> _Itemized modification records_

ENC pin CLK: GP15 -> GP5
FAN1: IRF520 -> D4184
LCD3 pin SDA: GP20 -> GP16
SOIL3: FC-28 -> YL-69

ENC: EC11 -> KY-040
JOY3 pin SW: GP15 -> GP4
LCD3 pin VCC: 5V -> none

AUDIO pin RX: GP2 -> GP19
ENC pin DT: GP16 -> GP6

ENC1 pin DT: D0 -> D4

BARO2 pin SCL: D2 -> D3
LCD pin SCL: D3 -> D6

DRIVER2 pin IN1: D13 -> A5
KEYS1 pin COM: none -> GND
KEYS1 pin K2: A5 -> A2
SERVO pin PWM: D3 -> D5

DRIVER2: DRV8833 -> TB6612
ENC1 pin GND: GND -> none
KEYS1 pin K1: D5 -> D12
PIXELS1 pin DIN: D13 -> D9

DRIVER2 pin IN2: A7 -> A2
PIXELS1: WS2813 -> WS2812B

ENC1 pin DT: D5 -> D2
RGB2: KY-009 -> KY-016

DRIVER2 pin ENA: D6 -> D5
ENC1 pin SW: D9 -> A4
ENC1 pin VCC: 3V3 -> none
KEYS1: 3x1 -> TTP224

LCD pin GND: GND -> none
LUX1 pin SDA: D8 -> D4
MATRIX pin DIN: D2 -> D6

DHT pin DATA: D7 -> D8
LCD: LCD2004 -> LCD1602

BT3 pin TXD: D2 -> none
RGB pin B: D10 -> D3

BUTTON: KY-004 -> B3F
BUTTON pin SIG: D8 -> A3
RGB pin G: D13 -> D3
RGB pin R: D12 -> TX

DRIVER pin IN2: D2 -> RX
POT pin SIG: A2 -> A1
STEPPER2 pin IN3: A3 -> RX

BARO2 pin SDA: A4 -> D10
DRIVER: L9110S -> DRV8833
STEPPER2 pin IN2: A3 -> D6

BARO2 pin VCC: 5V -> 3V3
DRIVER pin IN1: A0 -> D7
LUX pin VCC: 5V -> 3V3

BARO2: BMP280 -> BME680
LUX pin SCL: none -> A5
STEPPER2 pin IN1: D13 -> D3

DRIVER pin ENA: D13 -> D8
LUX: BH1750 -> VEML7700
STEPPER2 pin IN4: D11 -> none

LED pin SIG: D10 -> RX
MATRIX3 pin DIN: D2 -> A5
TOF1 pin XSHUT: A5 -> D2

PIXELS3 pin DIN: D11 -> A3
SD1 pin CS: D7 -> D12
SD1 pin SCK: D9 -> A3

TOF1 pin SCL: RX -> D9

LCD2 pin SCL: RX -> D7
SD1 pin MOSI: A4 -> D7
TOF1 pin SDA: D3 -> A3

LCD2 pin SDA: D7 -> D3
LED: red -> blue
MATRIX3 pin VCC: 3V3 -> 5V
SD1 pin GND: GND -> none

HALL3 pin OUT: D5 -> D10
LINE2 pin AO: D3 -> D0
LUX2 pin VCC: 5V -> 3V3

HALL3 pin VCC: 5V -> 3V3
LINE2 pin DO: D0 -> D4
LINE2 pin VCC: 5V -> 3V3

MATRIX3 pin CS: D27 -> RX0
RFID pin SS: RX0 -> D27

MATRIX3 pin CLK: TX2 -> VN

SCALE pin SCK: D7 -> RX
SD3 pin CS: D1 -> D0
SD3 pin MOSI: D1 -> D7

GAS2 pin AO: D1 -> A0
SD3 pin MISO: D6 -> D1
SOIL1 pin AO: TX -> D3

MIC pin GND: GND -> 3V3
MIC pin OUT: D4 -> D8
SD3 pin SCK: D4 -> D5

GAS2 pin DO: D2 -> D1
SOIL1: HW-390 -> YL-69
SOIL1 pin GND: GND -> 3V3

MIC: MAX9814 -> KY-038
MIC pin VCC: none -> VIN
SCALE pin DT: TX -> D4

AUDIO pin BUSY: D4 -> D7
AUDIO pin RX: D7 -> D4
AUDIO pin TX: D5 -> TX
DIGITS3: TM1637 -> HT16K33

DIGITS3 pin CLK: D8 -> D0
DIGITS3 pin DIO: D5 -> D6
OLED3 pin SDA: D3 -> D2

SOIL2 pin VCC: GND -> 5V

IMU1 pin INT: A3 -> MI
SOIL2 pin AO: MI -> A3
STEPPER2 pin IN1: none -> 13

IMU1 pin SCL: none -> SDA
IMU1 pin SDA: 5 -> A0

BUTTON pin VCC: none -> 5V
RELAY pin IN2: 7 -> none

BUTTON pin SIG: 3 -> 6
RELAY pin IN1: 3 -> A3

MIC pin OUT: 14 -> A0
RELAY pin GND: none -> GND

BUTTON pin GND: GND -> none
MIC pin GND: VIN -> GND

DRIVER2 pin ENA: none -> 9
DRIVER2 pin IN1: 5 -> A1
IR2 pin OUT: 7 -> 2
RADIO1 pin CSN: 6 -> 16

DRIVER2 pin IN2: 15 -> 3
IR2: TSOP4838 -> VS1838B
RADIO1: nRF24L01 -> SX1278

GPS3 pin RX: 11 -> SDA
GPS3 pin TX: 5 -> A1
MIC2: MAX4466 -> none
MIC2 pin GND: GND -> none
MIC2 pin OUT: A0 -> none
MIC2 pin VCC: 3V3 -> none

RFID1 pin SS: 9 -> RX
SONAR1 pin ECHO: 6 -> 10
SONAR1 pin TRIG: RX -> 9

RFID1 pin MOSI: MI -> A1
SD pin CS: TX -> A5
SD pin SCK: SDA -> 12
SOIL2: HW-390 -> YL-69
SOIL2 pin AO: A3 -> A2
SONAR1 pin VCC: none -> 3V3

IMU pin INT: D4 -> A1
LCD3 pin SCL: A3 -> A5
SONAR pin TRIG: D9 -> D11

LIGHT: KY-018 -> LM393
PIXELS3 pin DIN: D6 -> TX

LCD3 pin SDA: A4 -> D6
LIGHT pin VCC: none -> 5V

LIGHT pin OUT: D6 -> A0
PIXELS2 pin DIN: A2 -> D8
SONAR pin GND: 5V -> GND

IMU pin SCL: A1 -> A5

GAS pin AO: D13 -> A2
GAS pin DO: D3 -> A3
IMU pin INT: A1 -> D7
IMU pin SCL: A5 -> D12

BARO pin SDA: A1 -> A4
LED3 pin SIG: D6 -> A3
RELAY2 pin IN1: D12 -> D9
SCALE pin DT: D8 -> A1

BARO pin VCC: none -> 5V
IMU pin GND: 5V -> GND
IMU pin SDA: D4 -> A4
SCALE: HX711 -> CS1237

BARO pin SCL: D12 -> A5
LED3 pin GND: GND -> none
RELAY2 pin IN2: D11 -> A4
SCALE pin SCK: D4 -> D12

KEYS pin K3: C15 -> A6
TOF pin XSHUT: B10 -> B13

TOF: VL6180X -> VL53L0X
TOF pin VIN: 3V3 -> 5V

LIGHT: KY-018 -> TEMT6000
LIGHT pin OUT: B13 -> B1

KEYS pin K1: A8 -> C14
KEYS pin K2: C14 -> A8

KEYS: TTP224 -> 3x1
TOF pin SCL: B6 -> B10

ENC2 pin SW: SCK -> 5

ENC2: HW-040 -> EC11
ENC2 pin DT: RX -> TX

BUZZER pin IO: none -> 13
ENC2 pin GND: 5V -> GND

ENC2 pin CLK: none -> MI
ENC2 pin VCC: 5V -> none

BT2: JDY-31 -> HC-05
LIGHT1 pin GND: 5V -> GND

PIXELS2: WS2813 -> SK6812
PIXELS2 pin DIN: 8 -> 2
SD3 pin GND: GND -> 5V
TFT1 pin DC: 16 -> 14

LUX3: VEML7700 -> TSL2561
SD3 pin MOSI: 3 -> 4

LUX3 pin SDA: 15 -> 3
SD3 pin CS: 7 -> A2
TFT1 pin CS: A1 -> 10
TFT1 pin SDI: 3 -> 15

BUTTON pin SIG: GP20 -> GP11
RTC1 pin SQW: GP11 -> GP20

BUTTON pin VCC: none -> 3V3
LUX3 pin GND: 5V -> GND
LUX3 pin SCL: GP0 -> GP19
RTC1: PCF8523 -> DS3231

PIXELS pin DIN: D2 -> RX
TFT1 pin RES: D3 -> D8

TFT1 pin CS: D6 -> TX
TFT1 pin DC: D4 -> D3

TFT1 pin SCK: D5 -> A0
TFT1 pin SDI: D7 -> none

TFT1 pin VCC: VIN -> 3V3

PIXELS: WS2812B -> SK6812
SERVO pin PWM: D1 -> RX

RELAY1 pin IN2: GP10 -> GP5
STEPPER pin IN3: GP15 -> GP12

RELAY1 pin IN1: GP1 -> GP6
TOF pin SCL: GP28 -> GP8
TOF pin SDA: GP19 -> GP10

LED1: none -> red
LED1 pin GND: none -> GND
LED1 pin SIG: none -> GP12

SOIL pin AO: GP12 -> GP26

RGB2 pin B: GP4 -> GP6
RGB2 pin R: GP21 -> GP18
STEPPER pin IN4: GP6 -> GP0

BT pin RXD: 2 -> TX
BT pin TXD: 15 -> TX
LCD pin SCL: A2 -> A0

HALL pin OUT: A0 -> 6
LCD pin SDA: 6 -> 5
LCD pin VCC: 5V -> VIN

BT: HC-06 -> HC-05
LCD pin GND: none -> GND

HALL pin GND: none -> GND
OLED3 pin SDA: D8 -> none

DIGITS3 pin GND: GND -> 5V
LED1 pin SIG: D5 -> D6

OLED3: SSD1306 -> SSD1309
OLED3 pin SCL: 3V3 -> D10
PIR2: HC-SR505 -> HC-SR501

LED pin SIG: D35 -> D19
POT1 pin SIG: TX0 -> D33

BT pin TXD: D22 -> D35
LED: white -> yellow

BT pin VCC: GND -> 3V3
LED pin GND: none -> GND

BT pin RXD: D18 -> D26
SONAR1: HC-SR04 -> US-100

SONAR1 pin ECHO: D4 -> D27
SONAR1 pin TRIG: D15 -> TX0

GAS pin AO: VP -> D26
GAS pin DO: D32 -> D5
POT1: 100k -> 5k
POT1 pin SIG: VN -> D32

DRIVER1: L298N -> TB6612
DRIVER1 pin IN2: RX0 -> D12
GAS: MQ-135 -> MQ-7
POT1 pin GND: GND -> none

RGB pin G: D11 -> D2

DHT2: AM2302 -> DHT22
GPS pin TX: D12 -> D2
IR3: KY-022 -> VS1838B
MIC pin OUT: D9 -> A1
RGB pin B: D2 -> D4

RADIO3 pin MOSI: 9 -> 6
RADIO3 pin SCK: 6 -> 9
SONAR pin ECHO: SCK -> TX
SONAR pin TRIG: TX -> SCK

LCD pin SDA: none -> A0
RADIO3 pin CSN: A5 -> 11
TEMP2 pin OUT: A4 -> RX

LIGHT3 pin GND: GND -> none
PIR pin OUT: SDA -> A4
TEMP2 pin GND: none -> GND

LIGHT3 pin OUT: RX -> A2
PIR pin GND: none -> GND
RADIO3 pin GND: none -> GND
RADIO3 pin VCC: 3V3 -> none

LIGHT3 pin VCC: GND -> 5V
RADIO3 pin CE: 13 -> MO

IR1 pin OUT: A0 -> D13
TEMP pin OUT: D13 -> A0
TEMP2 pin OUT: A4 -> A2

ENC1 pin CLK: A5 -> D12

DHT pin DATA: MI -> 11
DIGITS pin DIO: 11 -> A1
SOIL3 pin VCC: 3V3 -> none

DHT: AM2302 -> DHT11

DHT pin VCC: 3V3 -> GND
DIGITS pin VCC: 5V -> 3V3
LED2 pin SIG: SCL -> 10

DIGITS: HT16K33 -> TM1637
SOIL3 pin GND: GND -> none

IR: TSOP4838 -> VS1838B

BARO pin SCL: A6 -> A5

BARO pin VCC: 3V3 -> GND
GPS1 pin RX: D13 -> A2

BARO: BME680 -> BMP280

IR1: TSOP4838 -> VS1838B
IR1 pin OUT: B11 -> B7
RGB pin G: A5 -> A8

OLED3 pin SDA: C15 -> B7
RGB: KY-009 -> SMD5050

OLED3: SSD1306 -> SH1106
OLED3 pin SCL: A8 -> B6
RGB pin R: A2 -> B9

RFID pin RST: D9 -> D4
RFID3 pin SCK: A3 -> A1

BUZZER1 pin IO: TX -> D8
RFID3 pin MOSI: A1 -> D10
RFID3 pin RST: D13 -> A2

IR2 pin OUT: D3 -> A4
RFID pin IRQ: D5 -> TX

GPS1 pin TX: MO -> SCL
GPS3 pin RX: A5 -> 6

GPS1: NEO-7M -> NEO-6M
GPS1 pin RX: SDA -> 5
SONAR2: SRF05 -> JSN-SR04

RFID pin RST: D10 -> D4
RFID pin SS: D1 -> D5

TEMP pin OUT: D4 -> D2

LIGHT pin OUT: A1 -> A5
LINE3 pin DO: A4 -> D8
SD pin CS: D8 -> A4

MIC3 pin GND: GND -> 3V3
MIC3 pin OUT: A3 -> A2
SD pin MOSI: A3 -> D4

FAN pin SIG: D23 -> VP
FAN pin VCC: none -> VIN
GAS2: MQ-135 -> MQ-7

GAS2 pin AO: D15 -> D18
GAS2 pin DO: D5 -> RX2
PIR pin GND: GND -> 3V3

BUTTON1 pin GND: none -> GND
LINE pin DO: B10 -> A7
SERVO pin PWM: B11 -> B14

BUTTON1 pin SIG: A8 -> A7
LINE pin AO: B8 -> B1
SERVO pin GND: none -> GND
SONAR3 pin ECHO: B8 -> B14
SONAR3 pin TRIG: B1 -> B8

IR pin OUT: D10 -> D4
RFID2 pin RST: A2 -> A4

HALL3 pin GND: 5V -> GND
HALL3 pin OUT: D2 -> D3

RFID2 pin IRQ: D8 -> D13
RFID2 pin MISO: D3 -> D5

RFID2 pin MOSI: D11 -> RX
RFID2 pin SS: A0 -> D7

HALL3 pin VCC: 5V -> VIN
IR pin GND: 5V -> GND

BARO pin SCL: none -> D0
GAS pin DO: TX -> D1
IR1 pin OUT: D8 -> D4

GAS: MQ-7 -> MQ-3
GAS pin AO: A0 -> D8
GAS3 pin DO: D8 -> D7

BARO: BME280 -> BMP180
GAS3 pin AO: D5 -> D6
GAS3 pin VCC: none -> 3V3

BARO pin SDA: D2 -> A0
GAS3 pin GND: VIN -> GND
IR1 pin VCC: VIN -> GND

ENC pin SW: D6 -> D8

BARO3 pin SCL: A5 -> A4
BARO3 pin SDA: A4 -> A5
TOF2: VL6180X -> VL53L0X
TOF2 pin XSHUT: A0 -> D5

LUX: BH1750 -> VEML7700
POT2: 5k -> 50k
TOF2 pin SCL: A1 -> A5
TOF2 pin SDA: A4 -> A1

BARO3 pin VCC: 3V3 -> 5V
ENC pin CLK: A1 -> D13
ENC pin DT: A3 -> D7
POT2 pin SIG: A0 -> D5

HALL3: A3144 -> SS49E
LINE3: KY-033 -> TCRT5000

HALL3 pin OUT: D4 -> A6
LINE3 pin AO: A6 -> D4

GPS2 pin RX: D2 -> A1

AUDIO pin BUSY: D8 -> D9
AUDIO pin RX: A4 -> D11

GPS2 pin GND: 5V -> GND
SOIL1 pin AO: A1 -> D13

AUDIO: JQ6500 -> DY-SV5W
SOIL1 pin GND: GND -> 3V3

> _WHAT YOU WILL DO_
Using the records above, restate word for word the lines from the one with "LINE pin DO: B10 -> A7" through the one with "LINE3 pin AO: A6 -> D4", both included.

> _EXERCISE ANSWER_
LINE pin DO: B10 -> A7
SERVO pin PWM: B11 -> B14

BUTTON1 pin SIG: A8 -> A7
LINE pin AO: B8 -> B1
SERVO pin GND: none -> GND
SONAR3 pin ECHO: B8 -> B14
SONAR3 pin TRIG: B1 -> B8

IR pin OUT: D10 -> D4
RFID2 pin RST: A2 -> A4

HALL3 pin GND: 5V -> GND
HALL3 pin OUT: D2 -> D3

RFID2 pin IRQ: D8 -> D13
RFID2 pin MISO: D3 -> D5

RFID2 pin MOSI: D11 -> RX
RFID2 pin SS: A0 -> D7

HALL3 pin VCC: 5V -> VIN
IR pin GND: 5V -> GND

BARO pin SCL: none -> D0
GAS pin DO: TX -> D1
IR1 pin OUT: D8 -> D4

GAS: MQ-7 -> MQ-3
GAS pin AO: A0 -> D8
GAS3 pin DO: D8 -> D7

BARO: BME280 -> BMP180
GAS3 pin AO: D5 -> D6
GAS3 pin VCC: none -> 3V3

BARO pin SDA: D2 -> A0
GAS3 pin GND: VIN -> GND
IR1 pin VCC: VIN -> GND

ENC pin SW: D6 -> D8

BARO3 pin SCL: A5 -> A4
BARO3 pin SDA: A4 -> A5
TOF2: VL6180X -> VL53L0X
TOF2 pin XSHUT: A0 -> D5

LUX: BH1750 -> VEML7700
POT2: 5k -> 50k
TOF2 pin SCL: A1 -> A5
TOF2 pin SDA: A4 -> A1

BARO3 pin VCC: 3V3 -> 5V
ENC pin CLK: A1 -> D13
ENC pin DT: A3 -> D7
POT2 pin SIG: A0 -> D5

HALL3: A3144 -> SS49E
LINE3: KY-033 -> TCRT5000

HALL3 pin OUT: D4 -> A6
LINE3 pin AO: A6 -> D4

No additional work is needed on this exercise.